_WHAT IS BEING ASKED_.
Copy all of the rows below without changing a single character.

[Dataset excerpts]
━━━━

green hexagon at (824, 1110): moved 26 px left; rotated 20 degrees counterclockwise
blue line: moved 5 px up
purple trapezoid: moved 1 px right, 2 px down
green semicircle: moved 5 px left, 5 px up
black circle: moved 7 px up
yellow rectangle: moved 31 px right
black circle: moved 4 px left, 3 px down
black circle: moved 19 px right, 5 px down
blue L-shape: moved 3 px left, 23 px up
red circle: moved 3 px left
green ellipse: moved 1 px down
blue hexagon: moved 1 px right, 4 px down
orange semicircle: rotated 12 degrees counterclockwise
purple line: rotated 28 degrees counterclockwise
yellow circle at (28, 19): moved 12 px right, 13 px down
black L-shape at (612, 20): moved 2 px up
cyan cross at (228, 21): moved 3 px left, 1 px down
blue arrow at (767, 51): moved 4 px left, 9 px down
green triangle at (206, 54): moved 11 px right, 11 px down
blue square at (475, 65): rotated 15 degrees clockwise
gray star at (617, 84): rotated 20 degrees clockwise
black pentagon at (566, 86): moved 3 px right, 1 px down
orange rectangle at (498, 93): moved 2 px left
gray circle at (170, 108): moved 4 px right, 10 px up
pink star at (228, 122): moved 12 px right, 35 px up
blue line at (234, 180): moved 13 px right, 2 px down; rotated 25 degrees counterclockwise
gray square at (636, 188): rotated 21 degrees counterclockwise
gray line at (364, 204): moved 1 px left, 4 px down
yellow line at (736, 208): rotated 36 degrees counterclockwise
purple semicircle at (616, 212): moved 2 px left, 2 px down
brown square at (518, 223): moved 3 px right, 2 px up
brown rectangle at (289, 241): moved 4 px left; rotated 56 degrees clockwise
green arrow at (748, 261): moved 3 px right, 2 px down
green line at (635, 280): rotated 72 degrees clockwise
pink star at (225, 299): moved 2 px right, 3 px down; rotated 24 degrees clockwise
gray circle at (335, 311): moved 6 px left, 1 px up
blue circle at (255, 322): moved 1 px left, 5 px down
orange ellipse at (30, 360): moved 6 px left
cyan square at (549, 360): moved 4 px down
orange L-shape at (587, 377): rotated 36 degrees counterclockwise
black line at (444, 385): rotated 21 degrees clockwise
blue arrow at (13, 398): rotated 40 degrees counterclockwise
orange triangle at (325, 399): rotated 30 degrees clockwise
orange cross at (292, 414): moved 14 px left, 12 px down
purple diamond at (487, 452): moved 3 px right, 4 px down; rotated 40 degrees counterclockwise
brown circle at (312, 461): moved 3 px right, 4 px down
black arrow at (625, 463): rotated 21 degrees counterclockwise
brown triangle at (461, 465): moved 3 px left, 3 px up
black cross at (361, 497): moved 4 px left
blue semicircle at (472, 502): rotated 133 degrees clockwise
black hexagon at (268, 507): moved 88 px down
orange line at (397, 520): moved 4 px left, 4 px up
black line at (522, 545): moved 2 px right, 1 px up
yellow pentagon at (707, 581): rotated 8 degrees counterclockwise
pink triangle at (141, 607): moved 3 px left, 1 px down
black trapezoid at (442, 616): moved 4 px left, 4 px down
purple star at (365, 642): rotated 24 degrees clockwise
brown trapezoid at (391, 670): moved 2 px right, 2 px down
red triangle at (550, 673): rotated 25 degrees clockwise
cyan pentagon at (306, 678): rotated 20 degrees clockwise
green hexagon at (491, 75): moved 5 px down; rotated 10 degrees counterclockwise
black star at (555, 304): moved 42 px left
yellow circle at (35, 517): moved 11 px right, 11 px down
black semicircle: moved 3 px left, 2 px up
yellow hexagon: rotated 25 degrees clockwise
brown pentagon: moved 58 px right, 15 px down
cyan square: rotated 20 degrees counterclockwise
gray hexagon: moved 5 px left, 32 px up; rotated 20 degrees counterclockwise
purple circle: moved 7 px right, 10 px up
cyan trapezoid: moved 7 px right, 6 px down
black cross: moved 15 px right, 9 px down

━━━━

_RESULT OF THIS TASK_.
green hexagon at (824, 1110): moved 26 px left; rotated 20 degrees counterclockwise
blue line: moved 5 px up
purple trapezoid: moved 1 px right, 2 px down
green semicircle: moved 5 px left, 5 px up
black circle: moved 7 px up
yellow rectangle: moved 31 px right
black circle: moved 4 px left, 3 px down
black circle: moved 19 px right, 5 px down
blue L-shape: moved 3 px left, 23 px up
red circle: moved 3 px left
green ellipse: moved 1 px down
blue hexagon: moved 1 px right, 4 px down
orange semicircle: rotated 12 degrees counterclockwise
purple line: rotated 28 degrees counterclockwise
yellow circle at (28, 19): moved 12 px right, 13 px down
black L-shape at (612, 20): moved 2 px up
cyan cross at (228, 21): moved 3 px left, 1 px down
blue arrow at (767, 51): moved 4 px left, 9 px down
green triangle at (206, 54): moved 11 px right, 11 px down
blue square at (475, 65): rotated 15 degrees clockwise
gray star at (617, 84): rotated 20 degrees clockwise
black pentagon at (566, 86): moved 3 px right, 1 px down
orange rectangle at (498, 93): moved 2 px left
gray circle at (170, 108): moved 4 px right, 10 px up
pink star at (228, 122): moved 12 px right, 35 px up
blue line at (234, 180): moved 13 px right, 2 px down; rotated 25 degrees counterclockwise
gray square at (636, 188): rotated 21 degrees counterclockwise
gray line at (364, 204): moved 1 px left, 4 px down
yellow line at (736, 208): rotated 36 degrees counterclockwise
purple semicircle at (616, 212): moved 2 px left, 2 px down
brown square at (518, 223): moved 3 px right, 2 px up
brown rectangle at (289, 241): moved 4 px left; rotated 56 degrees clockwise
green arrow at (748, 261): moved 3 px right, 2 px down
green line at (635, 280): rotated 72 degrees clockwise
pink star at (225, 299): moved 2 px right, 3 px down; rotated 24 degrees clockwise
gray circle at (335, 311): moved 6 px left, 1 px up
blue circle at (255, 322): moved 1 px left, 5 px down
orange ellipse at (30, 360): moved 6 px left
cyan square at (549, 360): moved 4 px down
orange L-shape at (587, 377): rotated 36 degrees counterclockwise
black line at (444, 385): rotated 21 degrees clockwise
blue arrow at (13, 398): rotated 40 degrees counterclockwise
orange triangle at (325, 399): rotated 30 degrees clockwise
orange cross at (292, 414): moved 14 px left, 12 px down
purple diamond at (487, 452): moved 3 px right, 4 px down; rotated 40 degrees counterclockwise
brown circle at (312, 461): moved 3 px right, 4 px down
black arrow at (625, 463): rotated 21 degrees counterclockwise
brown triangle at (461, 465): moved 3 px left, 3 px up
black cross at (361, 497): moved 4 px left
blue semicircle at (472, 502): rotated 133 degrees clockwise
black hexagon at (268, 507): moved 88 px down
orange line at (397, 520): moved 4 px left, 4 px up
black line at (522, 545): moved 2 px right, 1 px up
yellow pentagon at (707, 581): rotated 8 degrees counterclockwise
pink triangle at (141, 607): moved 3 px left, 1 px down
black trapezoid at (442, 616): moved 4 px left, 4 px down
purple star at (365, 642): rotated 24 degrees clockwise
brown trapezoid at (391, 670): moved 2 px right, 2 px down
red triangle at (550, 673): rotated 25 degrees clockwise
cyan pentagon at (306, 678): rotated 20 degrees clockwise
green hexagon at (491, 75): moved 5 px down; rotated 10 degrees counterclockwise
black star at (555, 304): moved 42 px left
yellow circle at (35, 517): moved 11 px right, 11 px down
black semicircle: moved 3 px left, 2 px up
yellow hexagon: rotated 25 degrees clockwise
brown pentagon: moved 58 px right, 15 px down
cyan square: rotated 20 degrees counterclockwise
gray hexagon: moved 5 px left, 32 px up; rotated 20 degrees counterclockwise
purple circle: moved 7 px right, 10 px up
cyan trapezoid: moved 7 px right, 6 px down
black cross: moved 15 px right, 9 px down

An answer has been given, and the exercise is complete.